= Records to process =
══════════════════════════════
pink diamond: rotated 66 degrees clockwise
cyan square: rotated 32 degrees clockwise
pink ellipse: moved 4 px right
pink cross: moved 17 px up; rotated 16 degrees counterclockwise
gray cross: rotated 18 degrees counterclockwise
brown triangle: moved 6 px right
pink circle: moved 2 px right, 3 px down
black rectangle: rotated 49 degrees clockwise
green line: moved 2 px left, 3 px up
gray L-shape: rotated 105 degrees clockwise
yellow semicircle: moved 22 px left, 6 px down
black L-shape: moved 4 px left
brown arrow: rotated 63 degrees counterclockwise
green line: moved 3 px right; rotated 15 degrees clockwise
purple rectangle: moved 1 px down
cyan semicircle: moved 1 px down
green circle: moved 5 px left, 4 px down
══════════════════════════════
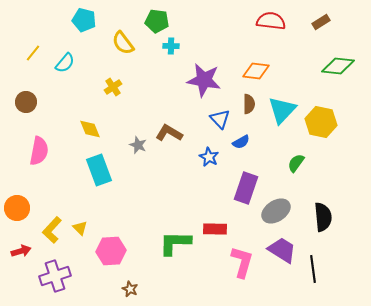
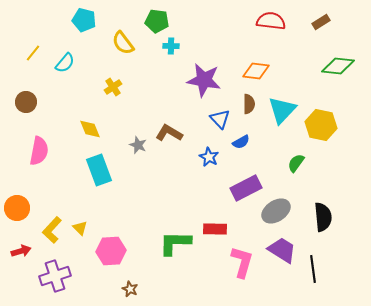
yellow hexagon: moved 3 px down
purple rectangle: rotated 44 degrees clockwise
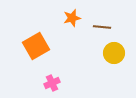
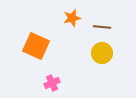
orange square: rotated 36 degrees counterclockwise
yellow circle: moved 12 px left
══════════════════════════════
= Short exercise =
Render the stretch of items from the line containing "yellow hexagon: moved 3 px down" through the line containing "yellow circle: moved 12 px left" as a JSON list of strings, one string per line, with blank lines omitted. Leave the pictures out.

= Final answer =
[
  "yellow hexagon: moved 3 px down",
  "purple rectangle: rotated 44 degrees clockwise",
  "orange square: rotated 36 degrees counterclockwise",
  "yellow circle: moved 12 px left"
]